• Exercise instructions
Please give, exactly as they appear below, the line with "after: turquoise house" and every line after it through the final one, and nothing else.

▼

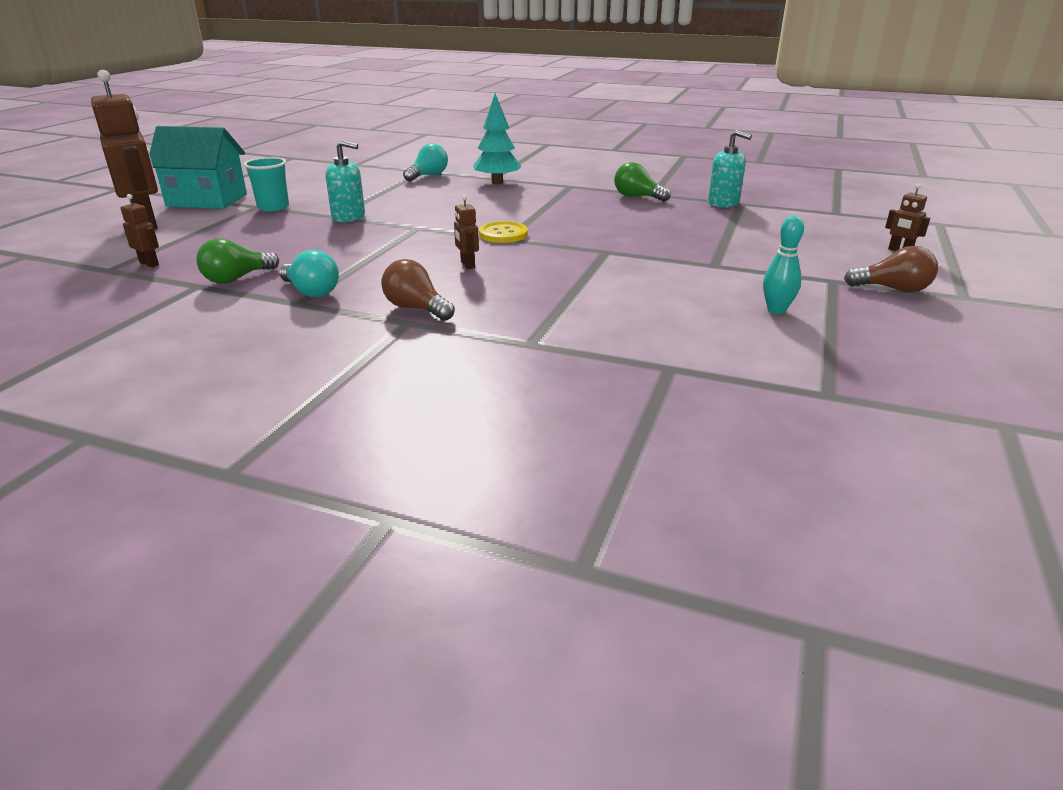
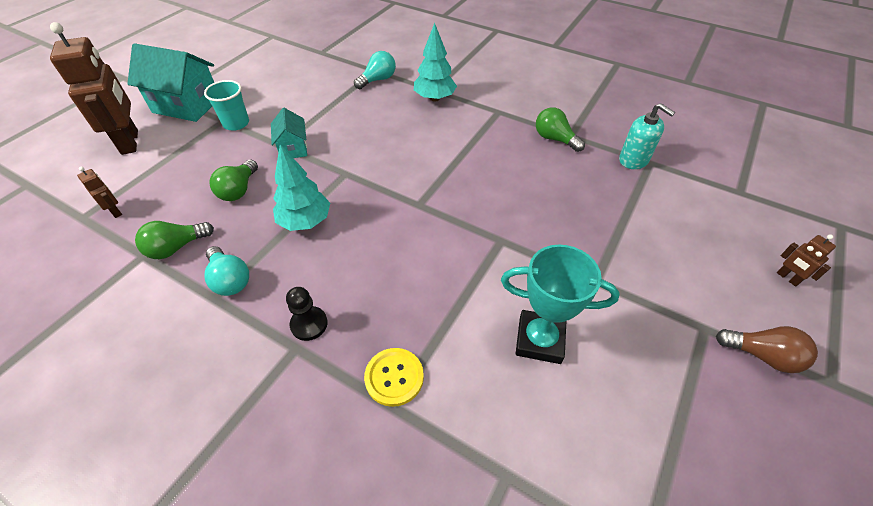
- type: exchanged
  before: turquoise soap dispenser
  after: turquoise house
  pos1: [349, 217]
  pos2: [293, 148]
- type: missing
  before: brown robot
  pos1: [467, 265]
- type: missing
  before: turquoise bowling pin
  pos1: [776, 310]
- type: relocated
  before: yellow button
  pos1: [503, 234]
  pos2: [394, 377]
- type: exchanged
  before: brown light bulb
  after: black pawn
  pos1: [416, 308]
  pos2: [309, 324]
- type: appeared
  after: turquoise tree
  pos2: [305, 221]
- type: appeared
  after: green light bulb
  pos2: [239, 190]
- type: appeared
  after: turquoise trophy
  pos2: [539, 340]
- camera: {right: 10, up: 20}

▲

• Exercise solution
  after: turquoise house
  pos1: [349, 217]
  pos2: [293, 148]
- type: missing
  before: brown robot
  pos1: [467, 265]
- type: missing
  before: turquoise bowling pin
  pos1: [776, 310]
- type: relocated
  before: yellow button
  pos1: [503, 234]
  pos2: [394, 377]
- type: exchanged
  before: brown light bulb
  after: black pawn
  pos1: [416, 308]
  pos2: [309, 324]
- type: appeared
  after: turquoise tree
  pos2: [305, 221]
- type: appeared
  after: green light bulb
  pos2: [239, 190]
- type: appeared
  after: turquoise trophy
  pos2: [539, 340]
- camera: {right: 10, up: 20}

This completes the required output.